# [Problem statement]
Look through the material beneath and copy each line with the word "none".

====== Source information

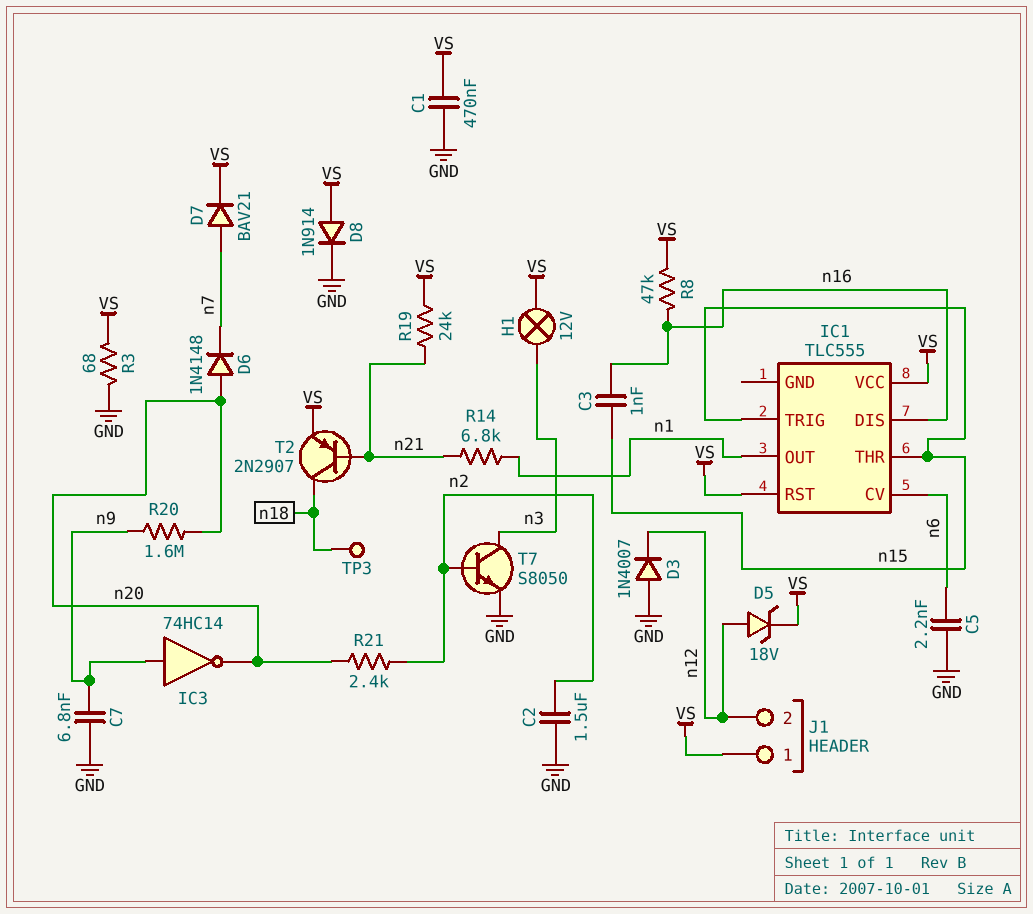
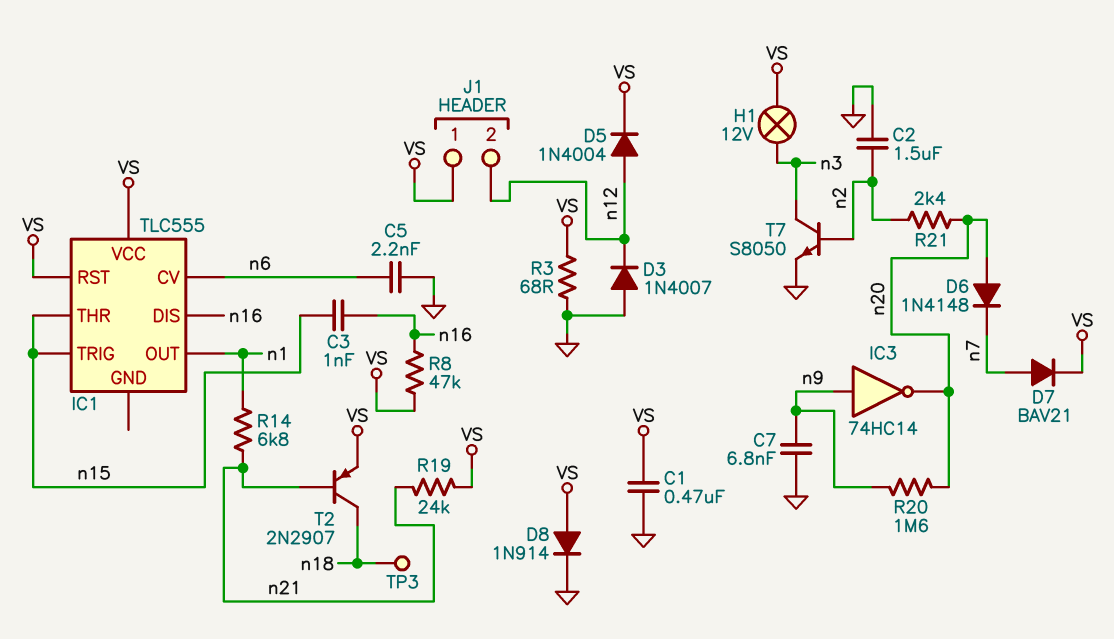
D5: zener 18V (A n12, K VS) -> diode 1N4004 (A n12, K VS)

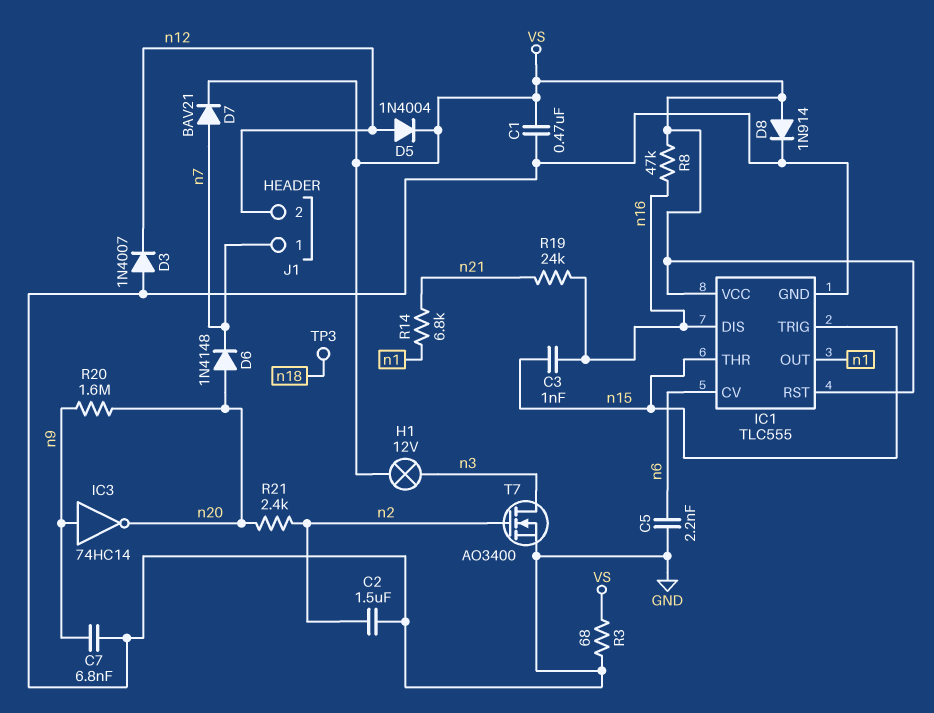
IC1 pin GND: none -> GND
J1 pin 1: VS -> n7
R19: 24k (VS, n21) -> 24k (n16, n21)
T2: PNP 2N2907 (B n21, C n18, E VS) -> none
T7: NPN S8050 (B n2, C n3, E GND) -> NMOS AO3400 (G n2, D n3, S GND)

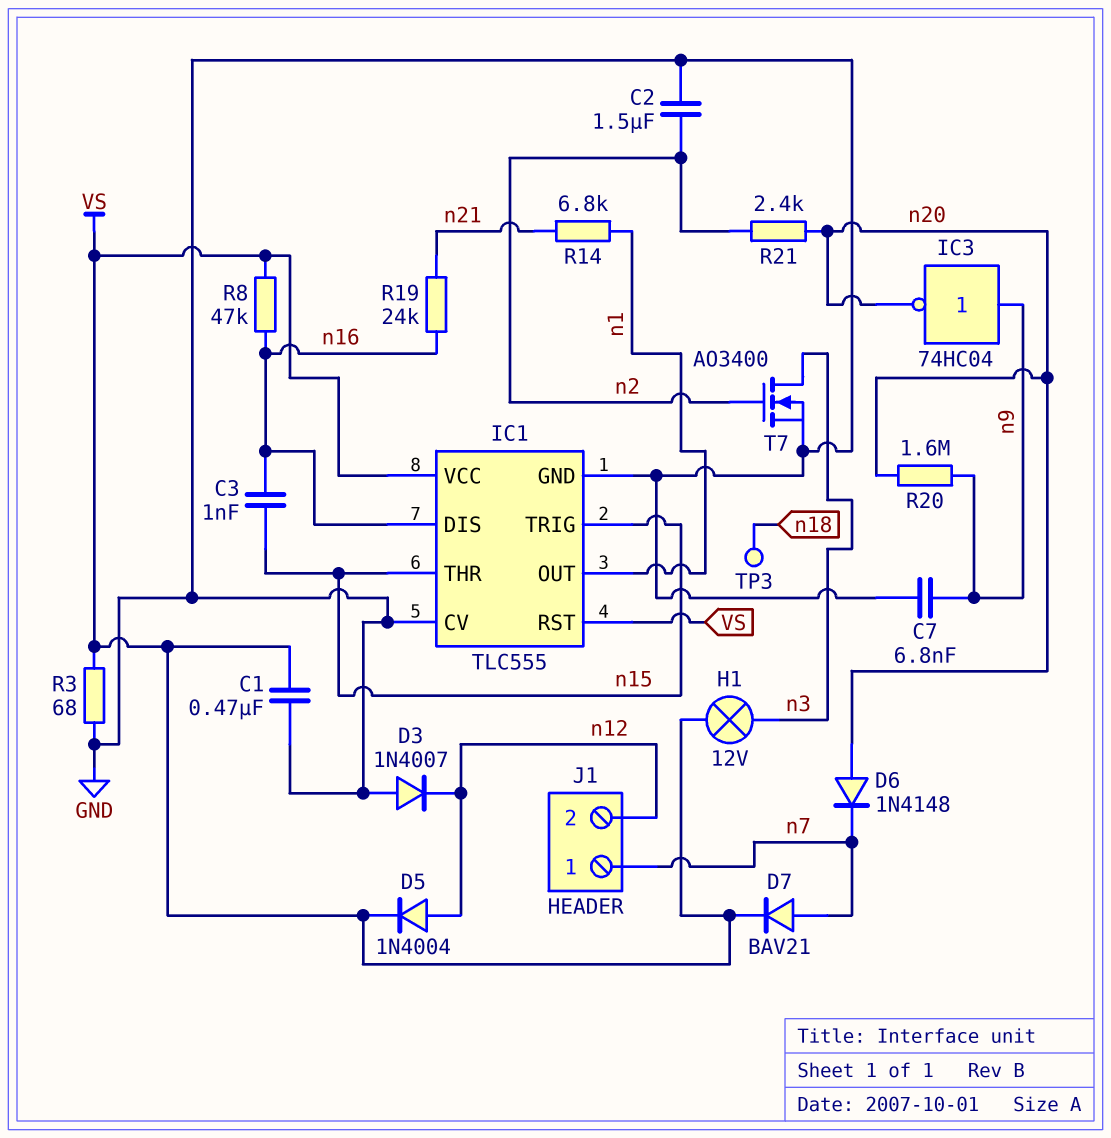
C5: 2.2nF (GND, n6) -> none
D8: diode 1N914 (A VS, K GND) -> none
IC1 pin CV: n6 -> GND
IC3: NOT 74HC14 (in n9, out n20) -> NOT 74HC04 (in n9, out n20)

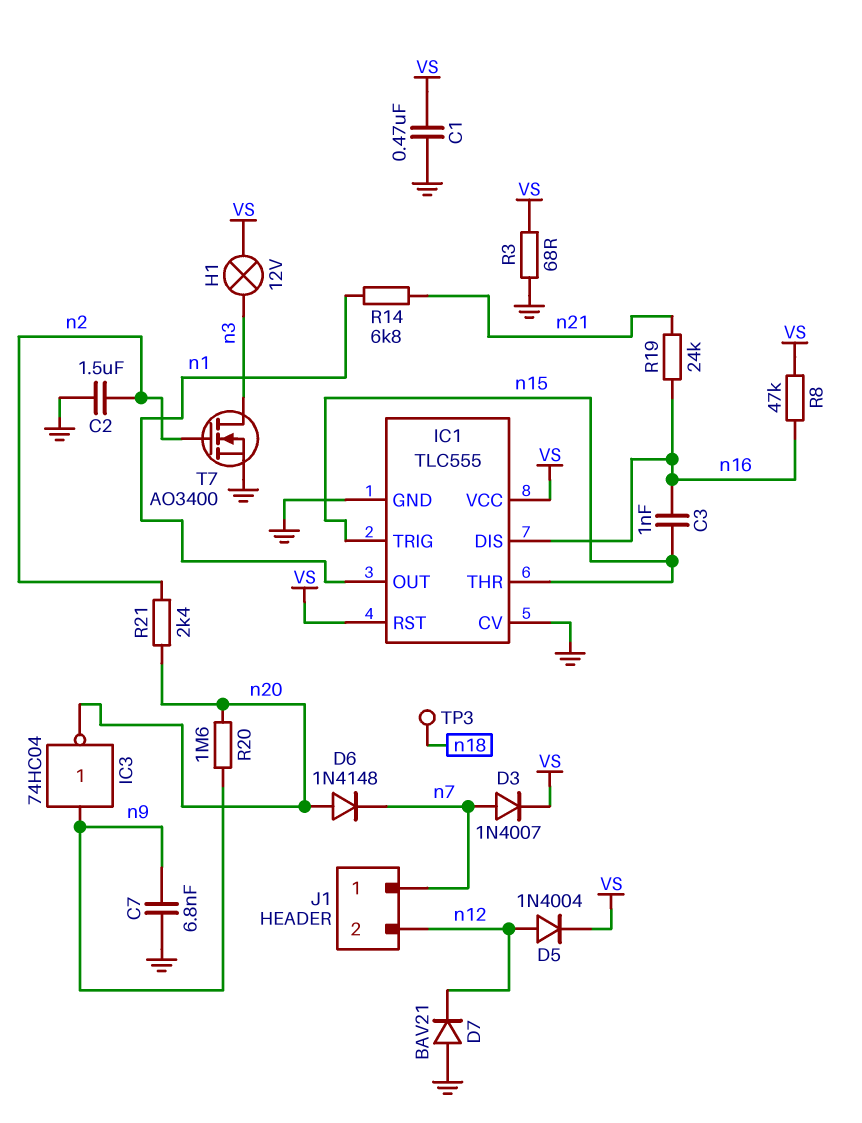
D3: diode 1N4007 (A GND, K n12) -> diode 1N4007 (A n7, K VS)
D7: diode BAV21 (A n7, K VS) -> diode BAV21 (A GND, K n12)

============

# [Solution for this problem]
IC1 pin GND: none -> GND
T2: PNP 2N2907 (B n21, C n18, E VS) -> none
C5: 2.2nF (GND, n6) -> none
D8: diode 1N914 (A VS, K GND) -> none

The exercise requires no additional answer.